WORK INSTRUCTION: Go through the records below and set each one down exactly, leaving out any pictures.

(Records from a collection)
+++

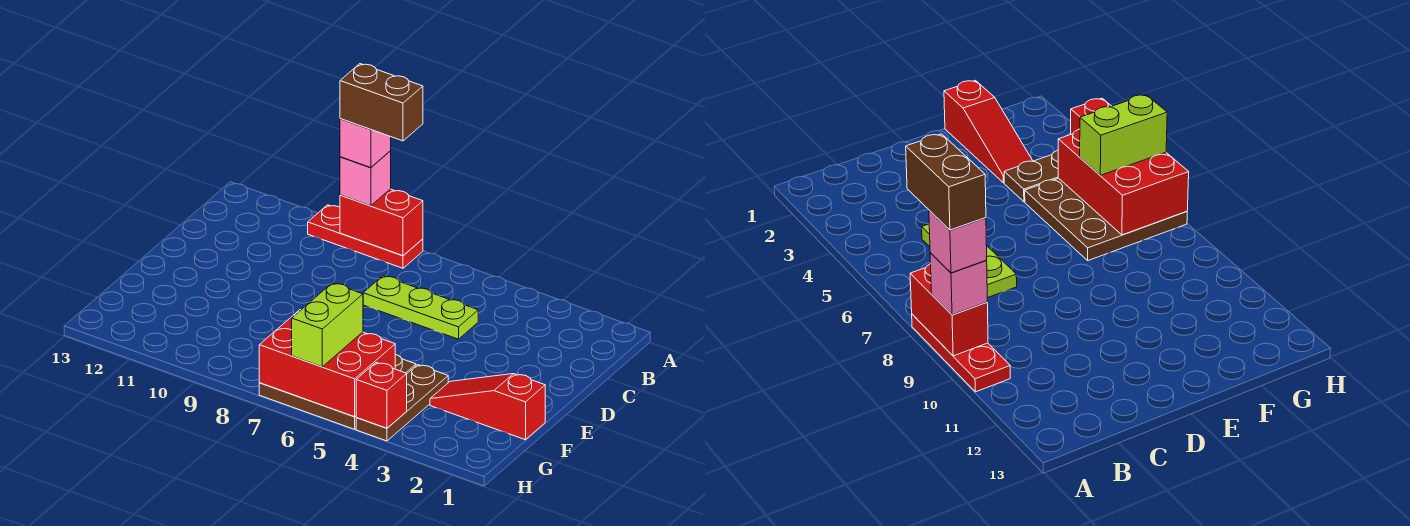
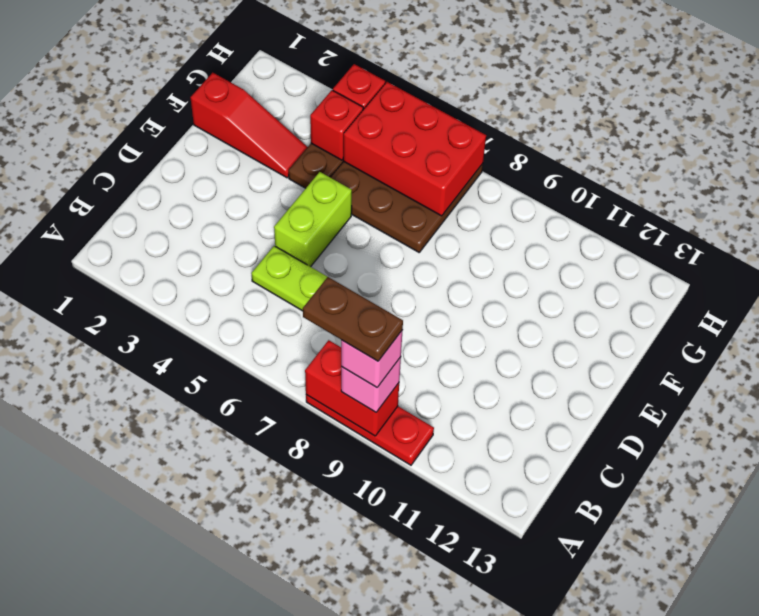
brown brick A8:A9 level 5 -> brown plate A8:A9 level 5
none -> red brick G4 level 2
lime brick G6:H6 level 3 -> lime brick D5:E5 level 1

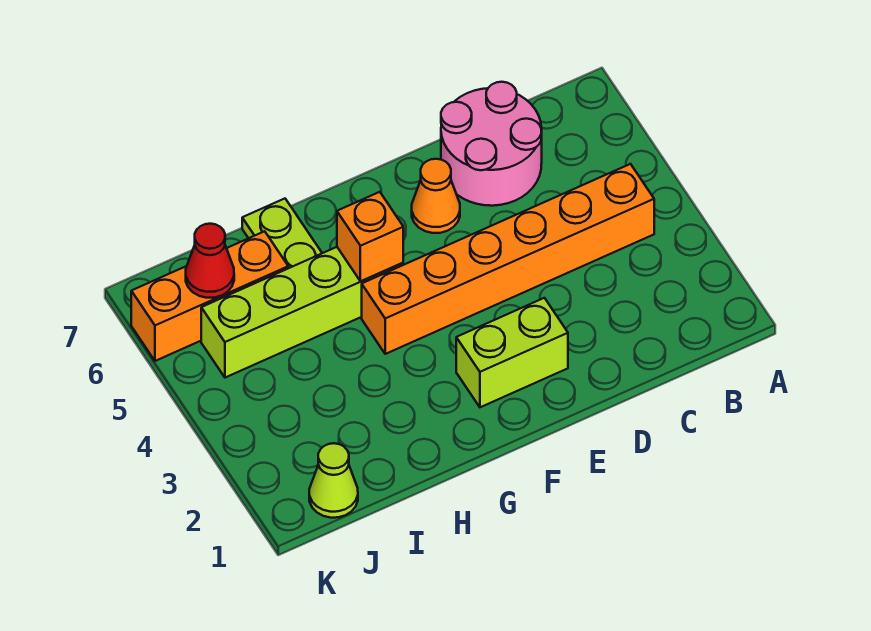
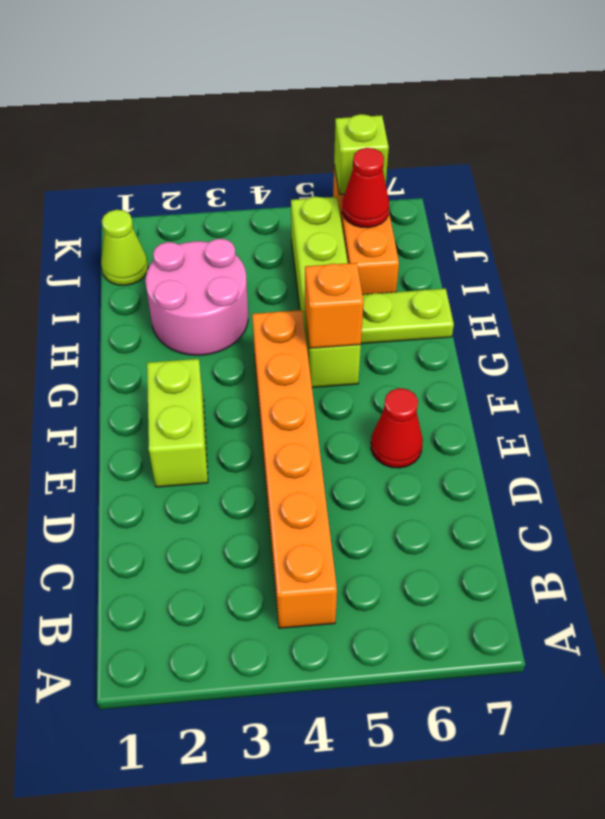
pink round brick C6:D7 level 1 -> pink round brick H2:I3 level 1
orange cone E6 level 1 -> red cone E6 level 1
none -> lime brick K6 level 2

+++

FINAL ANSWER:
brown brick A8:A9 level 5 -> brown plate A8:A9 level 5
none -> red brick G4 level 2
lime brick G6:H6 level 3 -> lime brick D5:E5 level 1

pink round brick C6:D7 level 1 -> pink round brick H2:I3 level 1
orange cone E6 level 1 -> red cone E6 level 1
none -> lime brick K6 level 2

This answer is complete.